§ **Excerpted records**
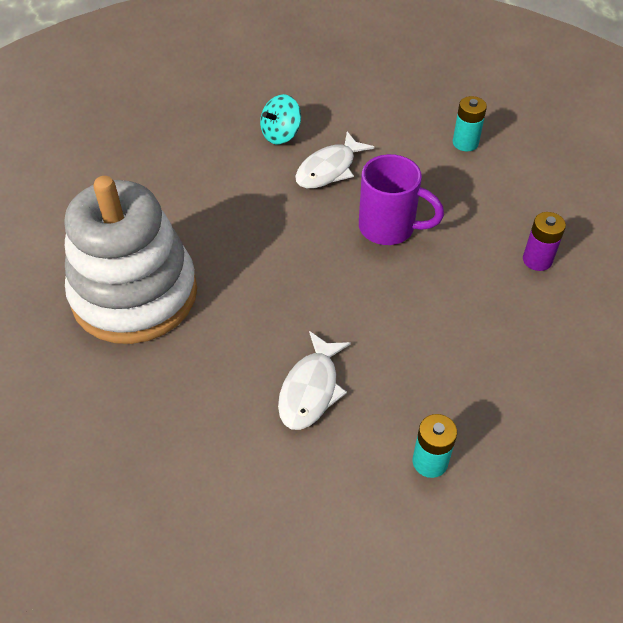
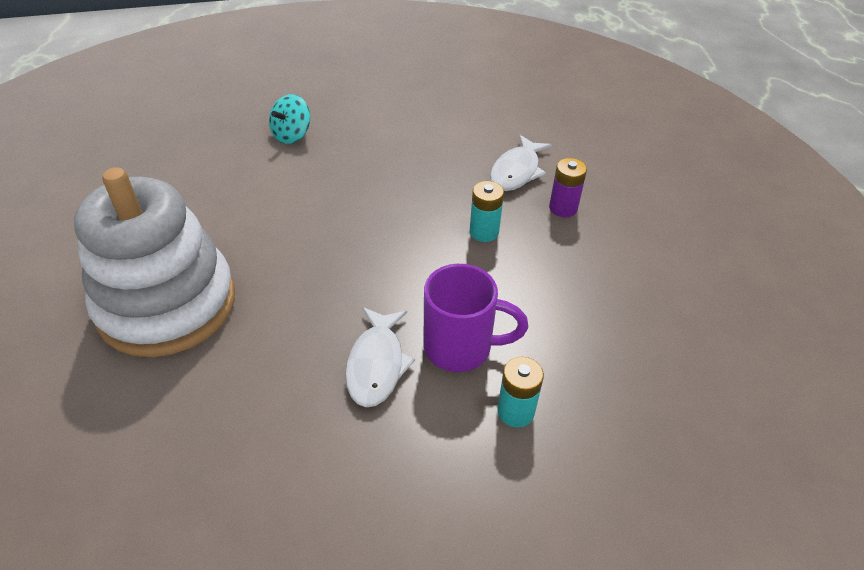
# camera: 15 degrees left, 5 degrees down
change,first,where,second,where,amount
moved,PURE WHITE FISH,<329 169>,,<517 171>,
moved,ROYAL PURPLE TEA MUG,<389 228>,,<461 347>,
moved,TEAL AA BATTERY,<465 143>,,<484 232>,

§ **Prompt**
Retype the whole listing above exactly as written. Skip the pictures.

§ **Written response**
# camera: 15 degrees left, 5 degrees down
change,first,where,second,where,amount
moved,PURE WHITE FISH,<329 169>,,<517 171>,
moved,ROYAL PURPLE TEA MUG,<389 228>,,<461 347>,
moved,TEAL AA BATTERY,<465 143>,,<484 232>,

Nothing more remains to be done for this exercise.